--- MATERIAL SHOWN Enclosed Below ---
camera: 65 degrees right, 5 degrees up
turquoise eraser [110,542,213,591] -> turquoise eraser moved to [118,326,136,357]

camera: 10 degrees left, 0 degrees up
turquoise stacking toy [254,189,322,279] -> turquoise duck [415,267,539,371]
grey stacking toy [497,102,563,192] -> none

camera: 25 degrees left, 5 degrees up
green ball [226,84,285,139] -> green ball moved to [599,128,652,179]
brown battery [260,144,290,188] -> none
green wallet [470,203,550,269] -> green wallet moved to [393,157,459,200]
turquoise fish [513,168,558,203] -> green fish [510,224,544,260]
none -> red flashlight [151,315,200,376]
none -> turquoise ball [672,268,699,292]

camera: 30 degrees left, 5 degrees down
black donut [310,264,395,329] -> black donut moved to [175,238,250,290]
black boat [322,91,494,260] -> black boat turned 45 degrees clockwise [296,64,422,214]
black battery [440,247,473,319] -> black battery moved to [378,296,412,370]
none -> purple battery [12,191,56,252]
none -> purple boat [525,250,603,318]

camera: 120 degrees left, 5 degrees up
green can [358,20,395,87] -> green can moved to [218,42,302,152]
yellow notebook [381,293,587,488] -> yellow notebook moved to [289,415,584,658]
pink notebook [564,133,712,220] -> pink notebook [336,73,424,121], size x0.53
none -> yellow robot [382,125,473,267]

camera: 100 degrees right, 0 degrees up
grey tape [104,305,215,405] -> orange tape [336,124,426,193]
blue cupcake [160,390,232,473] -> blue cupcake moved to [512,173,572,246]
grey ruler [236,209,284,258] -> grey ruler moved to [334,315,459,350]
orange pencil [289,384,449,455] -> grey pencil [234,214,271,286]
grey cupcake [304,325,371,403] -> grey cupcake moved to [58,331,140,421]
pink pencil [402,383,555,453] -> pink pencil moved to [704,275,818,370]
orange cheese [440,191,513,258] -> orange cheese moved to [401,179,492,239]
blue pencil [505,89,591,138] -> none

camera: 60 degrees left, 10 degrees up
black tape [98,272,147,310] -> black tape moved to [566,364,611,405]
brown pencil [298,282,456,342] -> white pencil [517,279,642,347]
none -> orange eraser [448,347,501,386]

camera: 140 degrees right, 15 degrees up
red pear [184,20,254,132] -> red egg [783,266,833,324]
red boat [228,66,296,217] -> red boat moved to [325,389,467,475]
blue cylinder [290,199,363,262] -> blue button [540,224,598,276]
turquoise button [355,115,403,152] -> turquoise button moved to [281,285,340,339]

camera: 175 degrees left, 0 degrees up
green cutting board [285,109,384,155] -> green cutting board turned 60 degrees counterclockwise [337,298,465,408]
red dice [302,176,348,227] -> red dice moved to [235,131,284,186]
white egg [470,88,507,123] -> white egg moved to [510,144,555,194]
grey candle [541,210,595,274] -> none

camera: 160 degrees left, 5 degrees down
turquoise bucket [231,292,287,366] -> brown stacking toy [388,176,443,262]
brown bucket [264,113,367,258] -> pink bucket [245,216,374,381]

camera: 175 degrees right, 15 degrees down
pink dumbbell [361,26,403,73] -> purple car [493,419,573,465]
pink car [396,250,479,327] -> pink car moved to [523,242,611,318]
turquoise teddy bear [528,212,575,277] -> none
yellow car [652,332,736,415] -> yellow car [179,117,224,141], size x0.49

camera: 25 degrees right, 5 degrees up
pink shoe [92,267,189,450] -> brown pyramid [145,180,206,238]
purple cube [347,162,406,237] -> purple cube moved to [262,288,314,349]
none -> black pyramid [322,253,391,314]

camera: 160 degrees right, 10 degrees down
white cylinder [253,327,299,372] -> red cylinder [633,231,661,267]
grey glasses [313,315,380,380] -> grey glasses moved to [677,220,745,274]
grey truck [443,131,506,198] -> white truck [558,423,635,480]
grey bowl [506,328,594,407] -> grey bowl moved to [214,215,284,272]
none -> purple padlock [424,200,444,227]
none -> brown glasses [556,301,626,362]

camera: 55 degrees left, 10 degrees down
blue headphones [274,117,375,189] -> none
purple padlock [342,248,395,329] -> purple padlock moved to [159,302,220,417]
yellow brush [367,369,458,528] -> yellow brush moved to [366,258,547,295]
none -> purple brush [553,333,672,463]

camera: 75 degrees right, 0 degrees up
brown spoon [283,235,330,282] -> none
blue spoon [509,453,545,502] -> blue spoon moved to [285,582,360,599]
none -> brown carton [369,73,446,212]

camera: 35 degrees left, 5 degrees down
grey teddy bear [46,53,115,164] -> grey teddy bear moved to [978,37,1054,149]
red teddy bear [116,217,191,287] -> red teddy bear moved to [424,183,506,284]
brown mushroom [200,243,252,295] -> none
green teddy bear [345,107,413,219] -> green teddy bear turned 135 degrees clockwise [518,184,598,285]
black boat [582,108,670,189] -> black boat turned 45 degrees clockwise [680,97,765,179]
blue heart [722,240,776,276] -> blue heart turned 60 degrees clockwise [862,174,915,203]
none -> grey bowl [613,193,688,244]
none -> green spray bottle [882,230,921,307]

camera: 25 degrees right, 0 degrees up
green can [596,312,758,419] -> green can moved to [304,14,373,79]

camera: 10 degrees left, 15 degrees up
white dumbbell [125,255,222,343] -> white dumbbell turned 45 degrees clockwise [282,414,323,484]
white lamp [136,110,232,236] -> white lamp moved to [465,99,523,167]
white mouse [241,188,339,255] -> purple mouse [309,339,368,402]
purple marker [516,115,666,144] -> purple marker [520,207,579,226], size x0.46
--- End of Enclosed MATERIAL SHOWN ---
Return each line of the material above that holds the string "tape".

## ANSWER TO THE EXERCISE:
grey tape [104,305,215,405] -> orange tape [336,124,426,193]
black tape [98,272,147,310] -> black tape moved to [566,364,611,405]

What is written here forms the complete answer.